* **What you should do**
Exactly reproduce each record listed below.

* **Exercise input**
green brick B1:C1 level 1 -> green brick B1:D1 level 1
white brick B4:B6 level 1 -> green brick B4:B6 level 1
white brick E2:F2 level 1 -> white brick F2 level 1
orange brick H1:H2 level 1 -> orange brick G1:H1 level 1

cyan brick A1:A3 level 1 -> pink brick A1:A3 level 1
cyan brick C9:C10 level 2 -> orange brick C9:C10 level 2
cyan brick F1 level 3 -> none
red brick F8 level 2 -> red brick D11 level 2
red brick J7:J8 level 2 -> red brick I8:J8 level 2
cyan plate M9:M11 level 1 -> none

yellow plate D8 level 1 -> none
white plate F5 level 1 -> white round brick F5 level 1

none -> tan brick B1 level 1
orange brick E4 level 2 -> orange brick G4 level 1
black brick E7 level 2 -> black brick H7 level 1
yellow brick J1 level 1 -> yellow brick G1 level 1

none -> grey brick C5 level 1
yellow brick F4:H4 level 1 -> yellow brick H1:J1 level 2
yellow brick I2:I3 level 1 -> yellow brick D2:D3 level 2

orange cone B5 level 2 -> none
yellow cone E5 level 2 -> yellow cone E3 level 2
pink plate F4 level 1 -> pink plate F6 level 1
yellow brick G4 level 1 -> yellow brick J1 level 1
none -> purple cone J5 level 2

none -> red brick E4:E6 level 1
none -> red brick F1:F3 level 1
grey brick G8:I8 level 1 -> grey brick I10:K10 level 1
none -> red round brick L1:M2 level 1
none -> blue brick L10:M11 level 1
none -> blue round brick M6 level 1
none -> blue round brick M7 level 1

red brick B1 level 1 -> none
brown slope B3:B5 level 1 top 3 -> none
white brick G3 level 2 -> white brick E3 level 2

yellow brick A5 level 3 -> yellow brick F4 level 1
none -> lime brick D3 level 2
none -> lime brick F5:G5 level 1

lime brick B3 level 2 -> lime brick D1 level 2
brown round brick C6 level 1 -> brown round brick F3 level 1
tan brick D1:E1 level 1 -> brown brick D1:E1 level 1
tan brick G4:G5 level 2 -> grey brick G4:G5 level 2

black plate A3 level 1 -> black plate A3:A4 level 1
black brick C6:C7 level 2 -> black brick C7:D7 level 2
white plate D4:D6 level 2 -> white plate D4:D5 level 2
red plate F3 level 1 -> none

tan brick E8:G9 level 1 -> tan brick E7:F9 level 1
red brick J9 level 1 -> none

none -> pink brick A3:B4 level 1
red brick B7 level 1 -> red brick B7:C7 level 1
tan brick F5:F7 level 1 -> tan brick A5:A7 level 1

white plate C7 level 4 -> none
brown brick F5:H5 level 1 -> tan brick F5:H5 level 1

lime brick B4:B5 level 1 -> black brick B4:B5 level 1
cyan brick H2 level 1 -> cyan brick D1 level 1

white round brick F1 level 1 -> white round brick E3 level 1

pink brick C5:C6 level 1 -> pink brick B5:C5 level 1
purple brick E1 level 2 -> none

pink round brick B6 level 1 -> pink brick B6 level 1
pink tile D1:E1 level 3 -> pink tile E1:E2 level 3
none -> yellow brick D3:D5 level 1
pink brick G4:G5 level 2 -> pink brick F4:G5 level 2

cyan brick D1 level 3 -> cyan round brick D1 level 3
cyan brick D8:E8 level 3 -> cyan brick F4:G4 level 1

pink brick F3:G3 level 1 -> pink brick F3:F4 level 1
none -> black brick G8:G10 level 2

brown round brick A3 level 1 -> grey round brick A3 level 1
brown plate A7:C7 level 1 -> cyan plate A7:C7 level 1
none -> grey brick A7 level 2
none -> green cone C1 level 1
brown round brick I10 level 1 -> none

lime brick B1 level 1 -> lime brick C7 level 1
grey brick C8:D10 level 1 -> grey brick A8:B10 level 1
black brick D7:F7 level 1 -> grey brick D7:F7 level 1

* **Solution**
green brick B1:C1 level 1 -> green brick B1:D1 level 1
white brick B4:B6 level 1 -> green brick B4:B6 level 1
white brick E2:F2 level 1 -> white brick F2 level 1
orange brick H1:H2 level 1 -> orange brick G1:H1 level 1

cyan brick A1:A3 level 1 -> pink brick A1:A3 level 1
cyan brick C9:C10 level 2 -> orange brick C9:C10 level 2
cyan brick F1 level 3 -> none
red brick F8 level 2 -> red brick D11 level 2
red brick J7:J8 level 2 -> red brick I8:J8 level 2
cyan plate M9:M11 level 1 -> none

yellow plate D8 level 1 -> none
white plate F5 level 1 -> white round brick F5 level 1

none -> tan brick B1 level 1
orange brick E4 level 2 -> orange brick G4 level 1
black brick E7 level 2 -> black brick H7 level 1
yellow brick J1 level 1 -> yellow brick G1 level 1

none -> grey brick C5 level 1
yellow brick F4:H4 level 1 -> yellow brick H1:J1 level 2
yellow brick I2:I3 level 1 -> yellow brick D2:D3 level 2

orange cone B5 level 2 -> none
yellow cone E5 level 2 -> yellow cone E3 level 2
pink plate F4 level 1 -> pink plate F6 level 1
yellow brick G4 level 1 -> yellow brick J1 level 1
none -> purple cone J5 level 2

none -> red brick E4:E6 level 1
none -> red brick F1:F3 level 1
grey brick G8:I8 level 1 -> grey brick I10:K10 level 1
none -> red round brick L1:M2 level 1
none -> blue brick L10:M11 level 1
none -> blue round brick M6 level 1
none -> blue round brick M7 level 1

red brick B1 level 1 -> none
brown slope B3:B5 level 1 top 3 -> none
white brick G3 level 2 -> white brick E3 level 2

yellow brick A5 level 3 -> yellow brick F4 level 1
none -> lime brick D3 level 2
none -> lime brick F5:G5 level 1

lime brick B3 level 2 -> lime brick D1 level 2
brown round brick C6 level 1 -> brown round brick F3 level 1
tan brick D1:E1 level 1 -> brown brick D1:E1 level 1
tan brick G4:G5 level 2 -> grey brick G4:G5 level 2

black plate A3 level 1 -> black plate A3:A4 level 1
black brick C6:C7 level 2 -> black brick C7:D7 level 2
white plate D4:D6 level 2 -> white plate D4:D5 level 2
red plate F3 level 1 -> none

tan brick E8:G9 level 1 -> tan brick E7:F9 level 1
red brick J9 level 1 -> none

none -> pink brick A3:B4 level 1
red brick B7 level 1 -> red brick B7:C7 level 1
tan brick F5:F7 level 1 -> tan brick A5:A7 level 1

white plate C7 level 4 -> none
brown brick F5:H5 level 1 -> tan brick F5:H5 level 1

lime brick B4:B5 level 1 -> black brick B4:B5 level 1
cyan brick H2 level 1 -> cyan brick D1 level 1

white round brick F1 level 1 -> white round brick E3 level 1

pink brick C5:C6 level 1 -> pink brick B5:C5 level 1
purple brick E1 level 2 -> none

pink round brick B6 level 1 -> pink brick B6 level 1
pink tile D1:E1 level 3 -> pink tile E1:E2 level 3
none -> yellow brick D3:D5 level 1
pink brick G4:G5 level 2 -> pink brick F4:G5 level 2

cyan brick D1 level 3 -> cyan round brick D1 level 3
cyan brick D8:E8 level 3 -> cyan brick F4:G4 level 1

pink brick F3:G3 level 1 -> pink brick F3:F4 level 1
none -> black brick G8:G10 level 2

brown round brick A3 level 1 -> grey round brick A3 level 1
brown plate A7:C7 level 1 -> cyan plate A7:C7 level 1
none -> grey brick A7 level 2
none -> green cone C1 level 1
brown round brick I10 level 1 -> none

lime brick B1 level 1 -> lime brick C7 level 1
grey brick C8:D10 level 1 -> grey brick A8:B10 level 1
black brick D7:F7 level 1 -> grey brick D7:F7 level 1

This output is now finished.